▶ _What is needed_: Everything from the line containing "lime brick E1:F1" through the last line of the records below should be printed exactly, please, and nothing else.
===== Source data =====
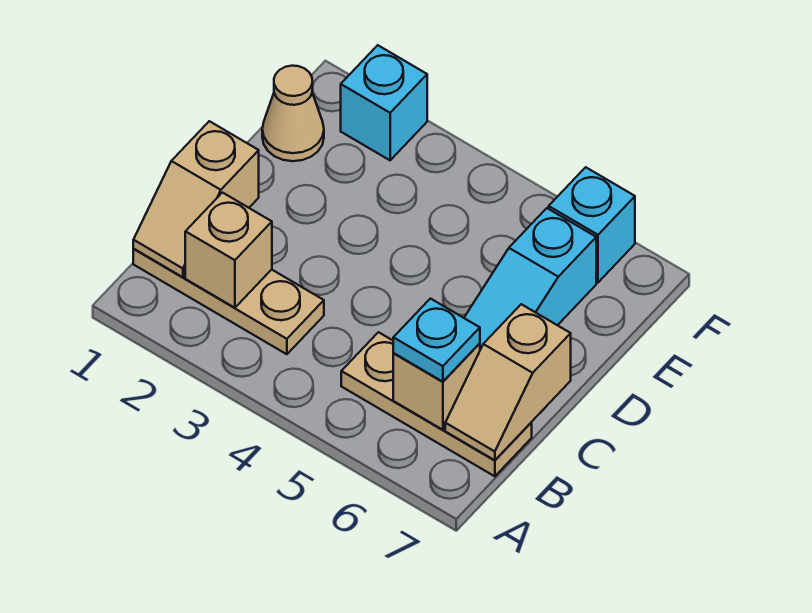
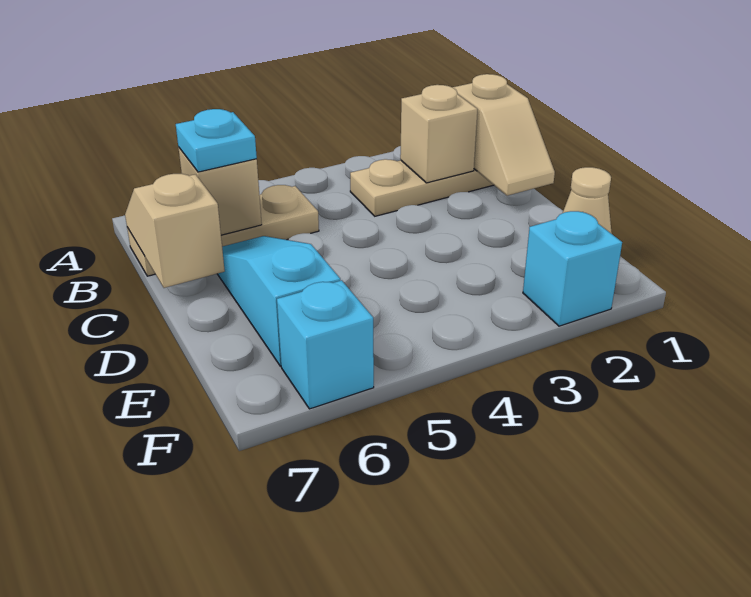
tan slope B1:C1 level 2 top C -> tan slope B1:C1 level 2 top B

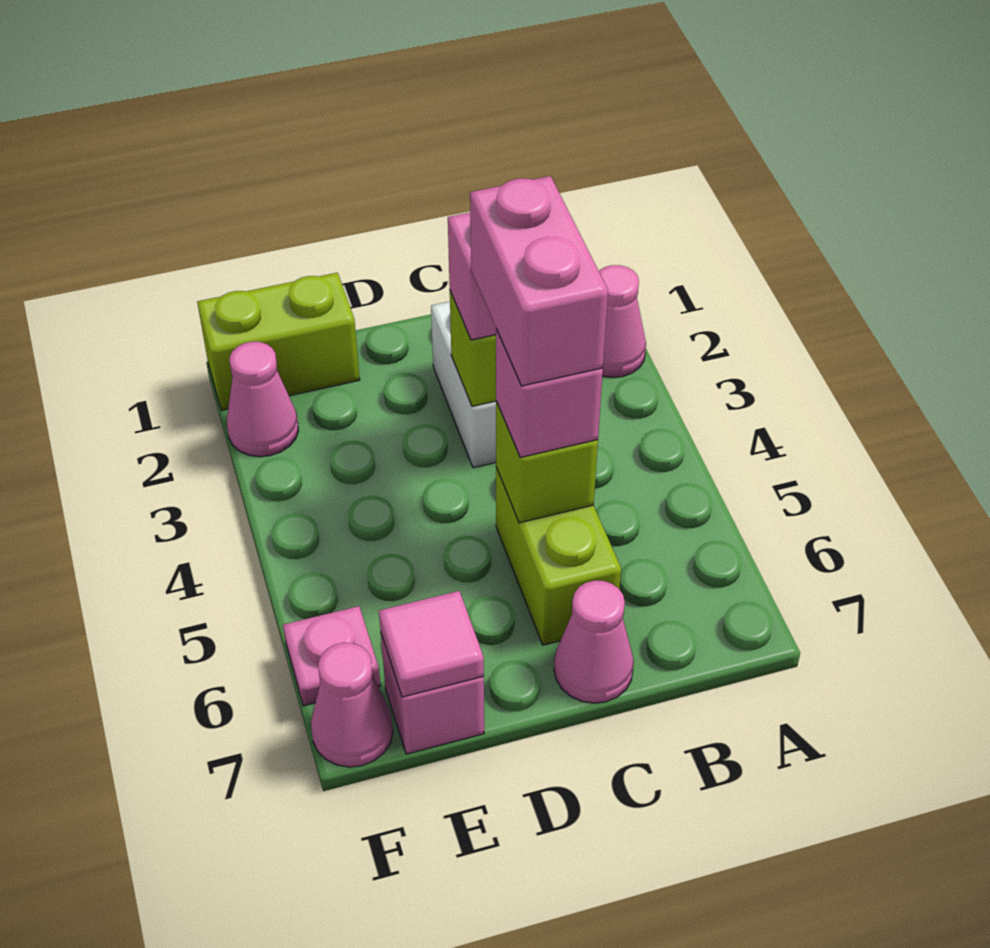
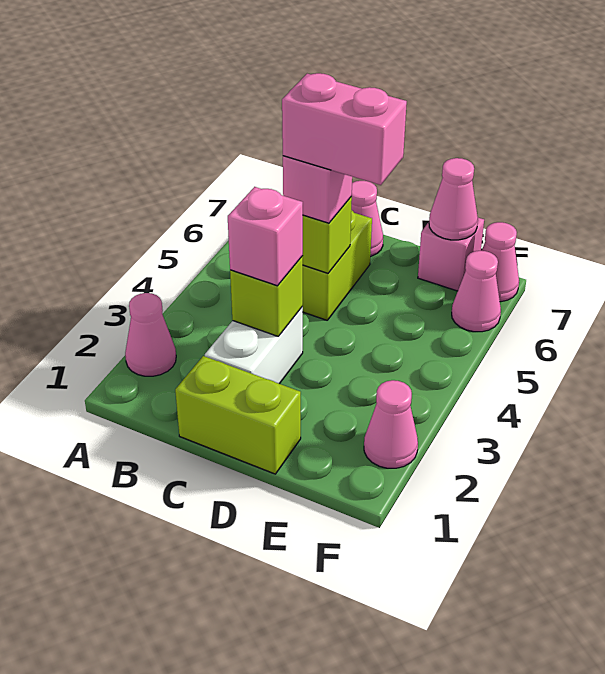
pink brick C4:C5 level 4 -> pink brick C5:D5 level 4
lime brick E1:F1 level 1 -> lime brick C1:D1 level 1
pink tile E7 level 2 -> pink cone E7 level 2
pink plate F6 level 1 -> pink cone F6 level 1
=====
▶ _Result of the exercise_:
lime brick E1:F1 level 1 -> lime brick C1:D1 level 1
pink tile E7 level 2 -> pink cone E7 level 2
pink plate F6 level 1 -> pink cone F6 level 1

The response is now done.